Problem statement —
Wherever the word "MOSI" turns up in a line of the entries, copy that line.

Task material —
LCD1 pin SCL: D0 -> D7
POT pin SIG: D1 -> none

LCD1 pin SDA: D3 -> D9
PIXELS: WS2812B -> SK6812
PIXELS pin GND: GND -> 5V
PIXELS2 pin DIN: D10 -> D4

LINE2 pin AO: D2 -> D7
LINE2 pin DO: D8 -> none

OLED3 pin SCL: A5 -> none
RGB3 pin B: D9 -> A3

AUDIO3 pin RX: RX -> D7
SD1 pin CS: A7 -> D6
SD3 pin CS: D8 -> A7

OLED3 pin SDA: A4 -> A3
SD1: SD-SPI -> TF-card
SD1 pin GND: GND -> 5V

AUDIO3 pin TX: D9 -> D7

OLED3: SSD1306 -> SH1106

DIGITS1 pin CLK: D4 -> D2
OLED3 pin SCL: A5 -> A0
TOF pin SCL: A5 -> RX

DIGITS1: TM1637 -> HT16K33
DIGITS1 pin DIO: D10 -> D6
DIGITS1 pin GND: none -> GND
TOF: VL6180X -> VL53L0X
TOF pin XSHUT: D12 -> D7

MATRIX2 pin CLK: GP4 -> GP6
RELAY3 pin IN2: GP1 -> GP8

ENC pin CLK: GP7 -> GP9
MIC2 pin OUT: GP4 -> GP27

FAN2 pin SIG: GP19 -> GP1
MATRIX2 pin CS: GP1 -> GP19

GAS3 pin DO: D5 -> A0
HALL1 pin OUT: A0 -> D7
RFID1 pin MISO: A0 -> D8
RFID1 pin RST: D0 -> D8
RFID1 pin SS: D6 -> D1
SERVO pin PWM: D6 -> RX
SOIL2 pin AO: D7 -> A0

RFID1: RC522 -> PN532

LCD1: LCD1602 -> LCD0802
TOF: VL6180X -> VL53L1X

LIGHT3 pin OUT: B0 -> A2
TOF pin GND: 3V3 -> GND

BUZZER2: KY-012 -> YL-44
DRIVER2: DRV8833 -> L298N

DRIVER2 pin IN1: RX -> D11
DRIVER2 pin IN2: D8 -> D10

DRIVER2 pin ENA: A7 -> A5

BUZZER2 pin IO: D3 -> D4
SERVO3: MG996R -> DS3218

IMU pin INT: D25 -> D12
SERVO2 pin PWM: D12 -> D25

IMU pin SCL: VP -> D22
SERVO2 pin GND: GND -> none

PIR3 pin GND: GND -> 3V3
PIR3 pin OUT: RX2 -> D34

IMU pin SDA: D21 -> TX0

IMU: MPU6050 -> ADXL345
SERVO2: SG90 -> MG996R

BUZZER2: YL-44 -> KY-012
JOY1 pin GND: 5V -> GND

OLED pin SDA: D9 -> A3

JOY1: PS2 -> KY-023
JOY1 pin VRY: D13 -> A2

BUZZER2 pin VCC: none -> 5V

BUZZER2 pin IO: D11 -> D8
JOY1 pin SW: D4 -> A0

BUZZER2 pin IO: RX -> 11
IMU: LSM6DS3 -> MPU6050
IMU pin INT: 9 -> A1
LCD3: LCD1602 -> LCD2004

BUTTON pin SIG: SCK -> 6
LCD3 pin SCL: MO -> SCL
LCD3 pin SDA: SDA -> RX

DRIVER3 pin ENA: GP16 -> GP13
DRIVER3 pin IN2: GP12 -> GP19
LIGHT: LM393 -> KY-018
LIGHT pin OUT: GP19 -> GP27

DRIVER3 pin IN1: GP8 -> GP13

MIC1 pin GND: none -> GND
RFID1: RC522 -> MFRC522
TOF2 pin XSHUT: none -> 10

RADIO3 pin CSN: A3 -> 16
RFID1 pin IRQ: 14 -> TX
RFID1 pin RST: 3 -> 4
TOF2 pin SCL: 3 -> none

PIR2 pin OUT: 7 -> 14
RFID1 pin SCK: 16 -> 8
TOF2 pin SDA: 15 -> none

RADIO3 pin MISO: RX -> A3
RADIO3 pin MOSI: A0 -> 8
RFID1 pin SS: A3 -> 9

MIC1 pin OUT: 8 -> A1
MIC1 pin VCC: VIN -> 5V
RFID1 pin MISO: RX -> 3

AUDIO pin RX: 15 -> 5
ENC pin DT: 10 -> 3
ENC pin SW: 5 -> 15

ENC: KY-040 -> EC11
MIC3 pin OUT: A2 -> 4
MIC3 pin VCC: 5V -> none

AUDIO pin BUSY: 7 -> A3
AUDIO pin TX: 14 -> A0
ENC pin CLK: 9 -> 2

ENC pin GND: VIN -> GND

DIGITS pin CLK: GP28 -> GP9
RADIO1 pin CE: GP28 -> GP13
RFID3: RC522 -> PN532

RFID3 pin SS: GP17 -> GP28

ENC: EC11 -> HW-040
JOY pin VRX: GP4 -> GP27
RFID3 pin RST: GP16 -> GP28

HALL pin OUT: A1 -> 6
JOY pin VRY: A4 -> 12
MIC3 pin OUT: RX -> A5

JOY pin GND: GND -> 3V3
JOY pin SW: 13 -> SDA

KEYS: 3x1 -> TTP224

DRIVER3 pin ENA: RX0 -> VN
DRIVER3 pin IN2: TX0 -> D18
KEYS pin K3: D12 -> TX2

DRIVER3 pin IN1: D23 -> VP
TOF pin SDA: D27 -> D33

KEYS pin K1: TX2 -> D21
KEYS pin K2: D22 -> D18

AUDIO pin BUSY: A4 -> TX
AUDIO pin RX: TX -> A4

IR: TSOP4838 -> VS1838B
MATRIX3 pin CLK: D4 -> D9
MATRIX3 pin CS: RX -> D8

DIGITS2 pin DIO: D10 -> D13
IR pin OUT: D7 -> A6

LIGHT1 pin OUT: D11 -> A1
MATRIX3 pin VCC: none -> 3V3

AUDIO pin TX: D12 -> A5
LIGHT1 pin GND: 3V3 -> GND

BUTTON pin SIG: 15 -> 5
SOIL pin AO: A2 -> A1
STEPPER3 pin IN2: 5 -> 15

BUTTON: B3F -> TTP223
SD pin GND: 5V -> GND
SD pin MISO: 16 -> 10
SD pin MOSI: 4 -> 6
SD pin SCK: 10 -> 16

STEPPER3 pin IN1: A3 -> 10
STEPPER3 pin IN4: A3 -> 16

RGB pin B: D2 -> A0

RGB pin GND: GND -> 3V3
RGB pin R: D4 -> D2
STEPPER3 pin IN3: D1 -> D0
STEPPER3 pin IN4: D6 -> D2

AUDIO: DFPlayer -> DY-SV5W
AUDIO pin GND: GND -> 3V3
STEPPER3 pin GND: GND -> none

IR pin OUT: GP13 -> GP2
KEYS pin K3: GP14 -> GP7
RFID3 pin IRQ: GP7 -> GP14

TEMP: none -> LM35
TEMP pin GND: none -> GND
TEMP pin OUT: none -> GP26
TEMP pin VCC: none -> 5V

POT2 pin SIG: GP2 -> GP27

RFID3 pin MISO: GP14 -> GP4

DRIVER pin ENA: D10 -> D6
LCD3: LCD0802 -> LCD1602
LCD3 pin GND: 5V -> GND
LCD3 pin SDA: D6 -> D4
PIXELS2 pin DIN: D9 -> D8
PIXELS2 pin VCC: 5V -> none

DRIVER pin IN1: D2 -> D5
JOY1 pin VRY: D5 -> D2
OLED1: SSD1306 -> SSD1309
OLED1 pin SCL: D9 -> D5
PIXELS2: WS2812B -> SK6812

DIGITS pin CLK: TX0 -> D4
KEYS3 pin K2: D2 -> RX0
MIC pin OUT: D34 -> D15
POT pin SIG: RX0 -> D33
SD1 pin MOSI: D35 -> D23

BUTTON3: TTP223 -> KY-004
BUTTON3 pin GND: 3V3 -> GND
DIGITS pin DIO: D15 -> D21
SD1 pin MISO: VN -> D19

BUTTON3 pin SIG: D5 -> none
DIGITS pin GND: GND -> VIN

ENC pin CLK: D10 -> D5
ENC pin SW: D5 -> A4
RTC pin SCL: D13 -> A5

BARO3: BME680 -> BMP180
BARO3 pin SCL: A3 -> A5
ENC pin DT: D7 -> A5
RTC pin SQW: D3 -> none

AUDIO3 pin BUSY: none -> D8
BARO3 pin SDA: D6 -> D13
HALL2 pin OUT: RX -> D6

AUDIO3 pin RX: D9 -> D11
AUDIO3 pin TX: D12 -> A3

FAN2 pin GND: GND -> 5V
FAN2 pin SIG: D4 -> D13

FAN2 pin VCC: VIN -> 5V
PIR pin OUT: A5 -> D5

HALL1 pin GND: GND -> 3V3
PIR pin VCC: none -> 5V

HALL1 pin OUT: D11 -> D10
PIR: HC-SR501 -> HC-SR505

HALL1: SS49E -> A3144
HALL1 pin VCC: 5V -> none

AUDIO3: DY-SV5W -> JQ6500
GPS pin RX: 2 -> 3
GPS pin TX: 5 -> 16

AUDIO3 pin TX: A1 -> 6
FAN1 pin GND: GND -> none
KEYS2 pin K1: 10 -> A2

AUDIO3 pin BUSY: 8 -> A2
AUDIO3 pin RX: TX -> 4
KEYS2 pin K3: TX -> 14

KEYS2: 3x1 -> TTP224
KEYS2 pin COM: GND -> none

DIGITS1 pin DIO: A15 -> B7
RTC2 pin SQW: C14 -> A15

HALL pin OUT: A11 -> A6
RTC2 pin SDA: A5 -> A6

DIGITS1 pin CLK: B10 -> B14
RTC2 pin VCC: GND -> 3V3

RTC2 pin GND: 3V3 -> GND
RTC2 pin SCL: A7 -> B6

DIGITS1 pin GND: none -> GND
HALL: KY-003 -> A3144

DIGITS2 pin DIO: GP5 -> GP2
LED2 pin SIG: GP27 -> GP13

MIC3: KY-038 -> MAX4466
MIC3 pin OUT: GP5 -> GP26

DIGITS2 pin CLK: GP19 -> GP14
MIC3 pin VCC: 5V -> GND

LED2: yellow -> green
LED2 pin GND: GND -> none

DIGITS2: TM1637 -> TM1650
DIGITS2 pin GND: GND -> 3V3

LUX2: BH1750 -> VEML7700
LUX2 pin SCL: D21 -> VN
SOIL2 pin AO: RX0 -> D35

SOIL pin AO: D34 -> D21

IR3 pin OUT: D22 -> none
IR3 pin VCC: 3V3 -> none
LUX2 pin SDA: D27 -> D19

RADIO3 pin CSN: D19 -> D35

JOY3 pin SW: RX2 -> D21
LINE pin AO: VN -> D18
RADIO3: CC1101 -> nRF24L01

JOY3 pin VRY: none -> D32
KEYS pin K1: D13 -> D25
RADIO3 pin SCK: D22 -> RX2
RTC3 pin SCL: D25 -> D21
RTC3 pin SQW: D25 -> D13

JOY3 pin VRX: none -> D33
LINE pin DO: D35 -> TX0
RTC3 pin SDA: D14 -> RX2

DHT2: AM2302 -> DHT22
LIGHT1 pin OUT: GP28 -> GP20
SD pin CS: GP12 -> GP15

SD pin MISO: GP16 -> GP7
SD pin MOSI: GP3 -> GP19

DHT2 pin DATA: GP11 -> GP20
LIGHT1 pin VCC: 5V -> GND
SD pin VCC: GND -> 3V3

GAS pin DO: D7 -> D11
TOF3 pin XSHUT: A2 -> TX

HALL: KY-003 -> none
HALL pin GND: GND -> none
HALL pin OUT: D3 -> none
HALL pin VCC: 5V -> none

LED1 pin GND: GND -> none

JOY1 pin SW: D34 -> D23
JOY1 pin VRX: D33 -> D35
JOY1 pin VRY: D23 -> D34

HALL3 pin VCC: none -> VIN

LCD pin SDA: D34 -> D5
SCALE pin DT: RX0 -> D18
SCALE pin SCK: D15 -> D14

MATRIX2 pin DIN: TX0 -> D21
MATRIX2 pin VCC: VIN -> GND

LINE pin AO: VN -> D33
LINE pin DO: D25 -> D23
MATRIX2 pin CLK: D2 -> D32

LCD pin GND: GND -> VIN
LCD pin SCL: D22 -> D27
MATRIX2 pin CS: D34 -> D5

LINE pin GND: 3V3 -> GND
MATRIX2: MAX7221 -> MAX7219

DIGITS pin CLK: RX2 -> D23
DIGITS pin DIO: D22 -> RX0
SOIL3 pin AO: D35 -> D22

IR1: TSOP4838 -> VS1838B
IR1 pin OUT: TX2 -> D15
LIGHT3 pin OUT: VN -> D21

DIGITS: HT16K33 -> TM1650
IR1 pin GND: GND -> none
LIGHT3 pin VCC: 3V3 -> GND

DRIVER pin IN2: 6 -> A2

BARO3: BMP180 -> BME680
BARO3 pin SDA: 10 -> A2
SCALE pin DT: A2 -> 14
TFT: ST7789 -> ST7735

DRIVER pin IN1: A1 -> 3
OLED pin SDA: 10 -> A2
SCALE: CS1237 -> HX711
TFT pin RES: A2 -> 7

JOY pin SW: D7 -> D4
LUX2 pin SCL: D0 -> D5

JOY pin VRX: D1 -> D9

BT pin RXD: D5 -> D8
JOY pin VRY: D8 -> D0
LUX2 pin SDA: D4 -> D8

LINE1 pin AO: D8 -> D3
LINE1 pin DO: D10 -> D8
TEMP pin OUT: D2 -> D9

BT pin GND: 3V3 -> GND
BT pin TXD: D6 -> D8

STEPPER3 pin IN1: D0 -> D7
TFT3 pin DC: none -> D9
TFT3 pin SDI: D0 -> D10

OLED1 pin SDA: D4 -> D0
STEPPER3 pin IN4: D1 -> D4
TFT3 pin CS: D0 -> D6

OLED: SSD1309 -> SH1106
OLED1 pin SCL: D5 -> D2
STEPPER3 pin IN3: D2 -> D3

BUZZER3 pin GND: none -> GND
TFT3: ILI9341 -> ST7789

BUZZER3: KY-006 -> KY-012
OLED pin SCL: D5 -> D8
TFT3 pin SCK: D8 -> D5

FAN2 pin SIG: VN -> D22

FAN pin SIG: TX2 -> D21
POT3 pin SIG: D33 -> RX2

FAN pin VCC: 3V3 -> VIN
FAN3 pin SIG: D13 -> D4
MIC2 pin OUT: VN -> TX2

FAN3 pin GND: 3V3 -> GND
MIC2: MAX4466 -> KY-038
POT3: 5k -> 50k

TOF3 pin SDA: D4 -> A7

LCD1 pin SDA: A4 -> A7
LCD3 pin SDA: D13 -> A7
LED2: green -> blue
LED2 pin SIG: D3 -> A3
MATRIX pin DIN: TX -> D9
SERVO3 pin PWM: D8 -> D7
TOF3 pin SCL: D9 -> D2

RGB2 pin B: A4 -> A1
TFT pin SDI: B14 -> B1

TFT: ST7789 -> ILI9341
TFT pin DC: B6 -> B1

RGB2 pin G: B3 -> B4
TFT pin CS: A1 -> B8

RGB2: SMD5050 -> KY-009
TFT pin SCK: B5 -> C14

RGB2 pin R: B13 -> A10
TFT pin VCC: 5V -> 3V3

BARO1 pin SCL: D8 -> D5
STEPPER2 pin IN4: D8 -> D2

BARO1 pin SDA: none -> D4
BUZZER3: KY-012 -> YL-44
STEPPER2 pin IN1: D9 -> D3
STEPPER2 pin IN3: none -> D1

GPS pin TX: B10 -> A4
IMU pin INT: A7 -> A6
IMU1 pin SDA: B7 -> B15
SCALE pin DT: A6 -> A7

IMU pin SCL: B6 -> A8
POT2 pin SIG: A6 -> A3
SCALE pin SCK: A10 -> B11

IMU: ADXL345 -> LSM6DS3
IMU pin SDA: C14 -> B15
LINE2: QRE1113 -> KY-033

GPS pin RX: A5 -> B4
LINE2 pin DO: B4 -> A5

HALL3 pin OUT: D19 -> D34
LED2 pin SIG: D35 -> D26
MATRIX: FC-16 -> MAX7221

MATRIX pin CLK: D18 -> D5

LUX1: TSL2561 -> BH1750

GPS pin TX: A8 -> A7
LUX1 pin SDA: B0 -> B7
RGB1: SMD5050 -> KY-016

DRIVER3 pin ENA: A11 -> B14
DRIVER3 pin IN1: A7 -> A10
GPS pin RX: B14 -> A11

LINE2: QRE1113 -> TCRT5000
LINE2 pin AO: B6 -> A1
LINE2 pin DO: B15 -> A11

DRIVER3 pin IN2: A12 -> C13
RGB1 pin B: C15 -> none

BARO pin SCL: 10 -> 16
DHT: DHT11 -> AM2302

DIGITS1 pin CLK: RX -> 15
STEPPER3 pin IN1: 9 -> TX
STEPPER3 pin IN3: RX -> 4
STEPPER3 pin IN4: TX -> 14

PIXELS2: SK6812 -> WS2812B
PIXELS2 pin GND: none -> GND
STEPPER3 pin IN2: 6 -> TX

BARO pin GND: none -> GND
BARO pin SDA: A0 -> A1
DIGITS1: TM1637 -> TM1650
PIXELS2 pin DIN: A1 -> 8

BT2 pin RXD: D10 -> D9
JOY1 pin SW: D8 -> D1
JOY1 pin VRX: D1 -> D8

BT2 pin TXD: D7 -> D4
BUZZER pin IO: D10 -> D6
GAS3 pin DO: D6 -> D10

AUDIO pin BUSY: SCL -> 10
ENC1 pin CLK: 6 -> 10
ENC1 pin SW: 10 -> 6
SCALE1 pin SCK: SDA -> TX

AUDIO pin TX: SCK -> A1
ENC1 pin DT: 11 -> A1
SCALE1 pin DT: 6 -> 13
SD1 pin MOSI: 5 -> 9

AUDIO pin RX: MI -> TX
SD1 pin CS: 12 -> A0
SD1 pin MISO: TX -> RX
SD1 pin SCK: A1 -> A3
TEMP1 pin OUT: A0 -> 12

Written response —
RADIO3 pin MOSI: A0 -> 8
SD pin MOSI: 4 -> 6
SD1 pin MOSI: D35 -> D23
SD pin MOSI: GP3 -> GP19
SD1 pin MOSI: 5 -> 9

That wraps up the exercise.